Prompt
Reproduce every record exactly as it appears, but not the pictures.

(Data provided Opens)

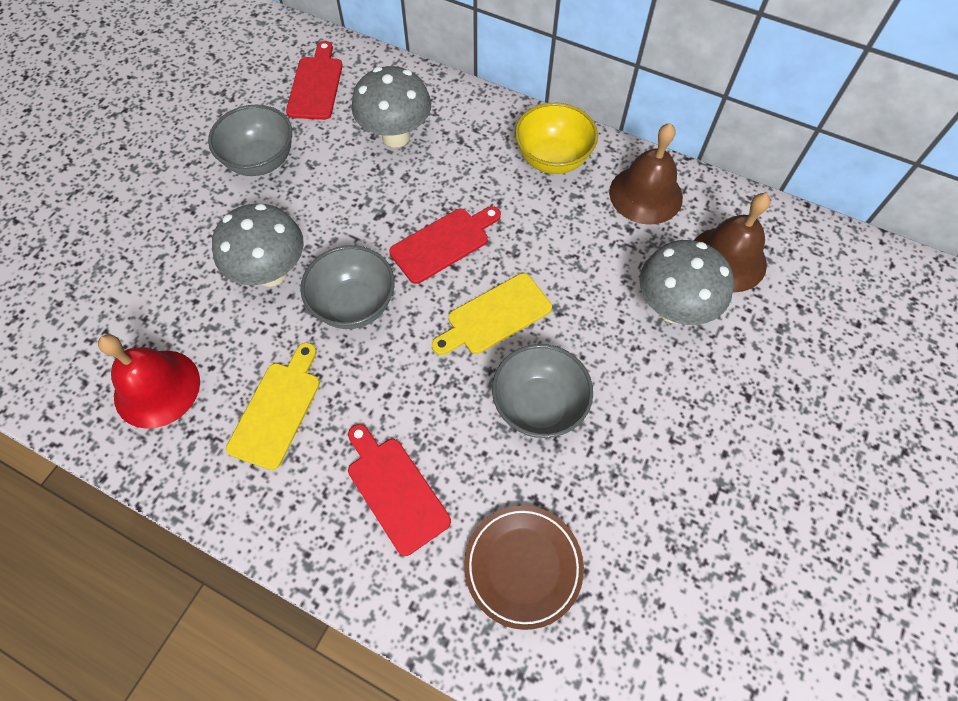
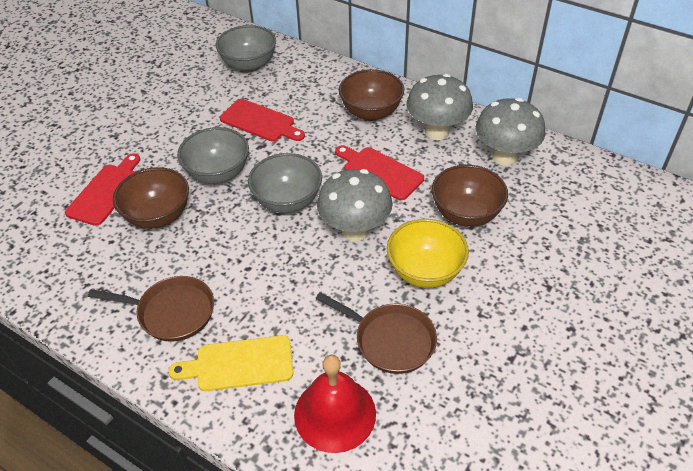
brown bell: 2 -> 0
brown bowl: 0 -> 3
brown pan: 0 -> 2
brown plate: 1 -> 0
yellow cutting board: 2 -> 1

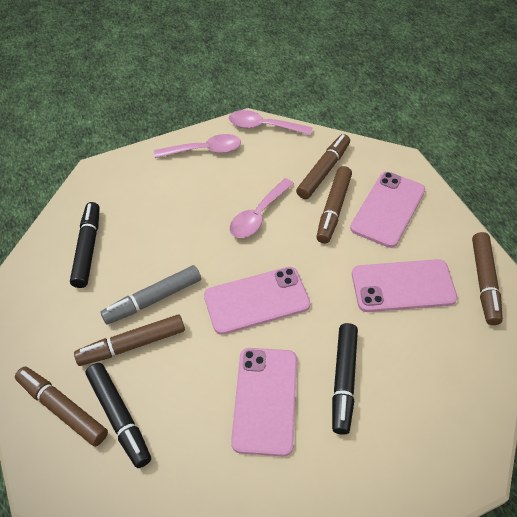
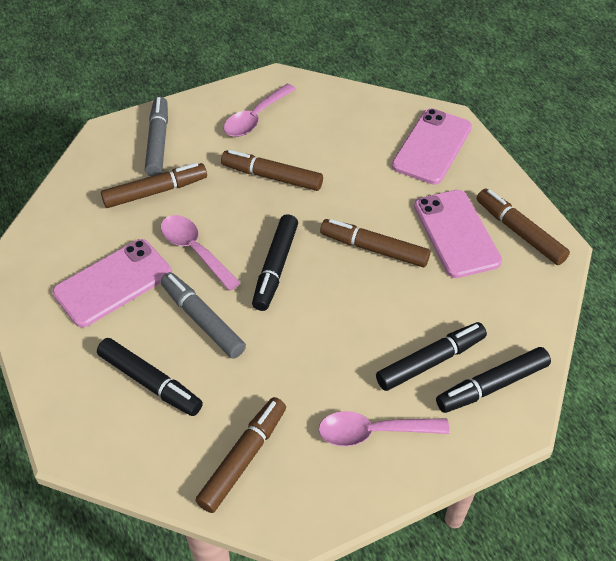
black marker: 3 -> 4
grey marker: 1 -> 2
pink phone: 4 -> 3

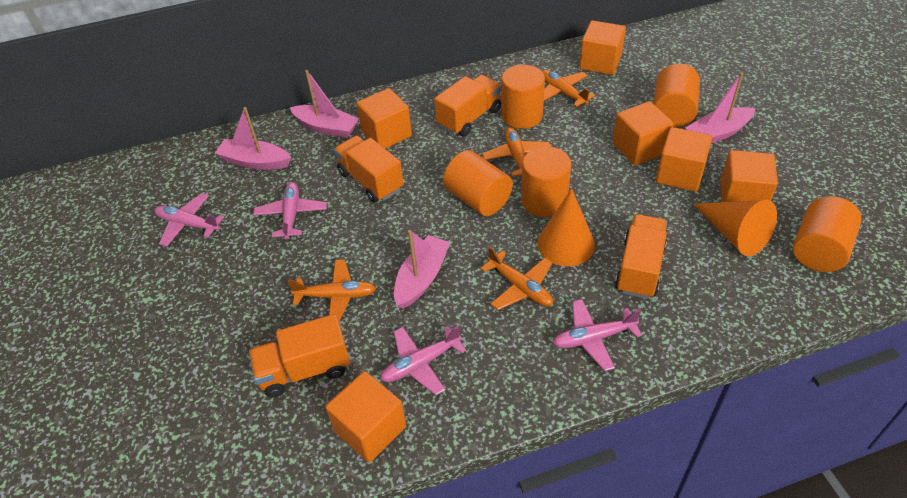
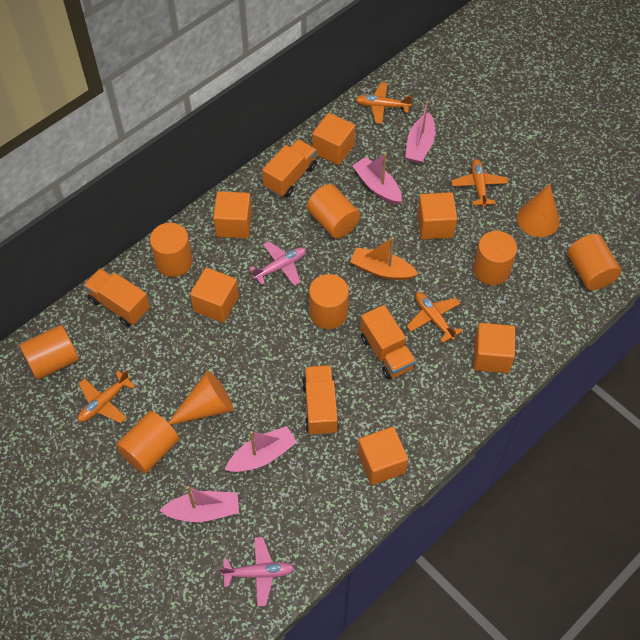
orange boat: 0 -> 1
orange cylinder: 5 -> 7
pink plane: 4 -> 2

(Data provided Closes)

Output of the task
brown bell: 2 -> 0
brown bowl: 0 -> 3
brown pan: 0 -> 2
brown plate: 1 -> 0
yellow cutting board: 2 -> 1

black marker: 3 -> 4
grey marker: 1 -> 2
pink phone: 4 -> 3

orange boat: 0 -> 1
orange cylinder: 5 -> 7
pink plane: 4 -> 2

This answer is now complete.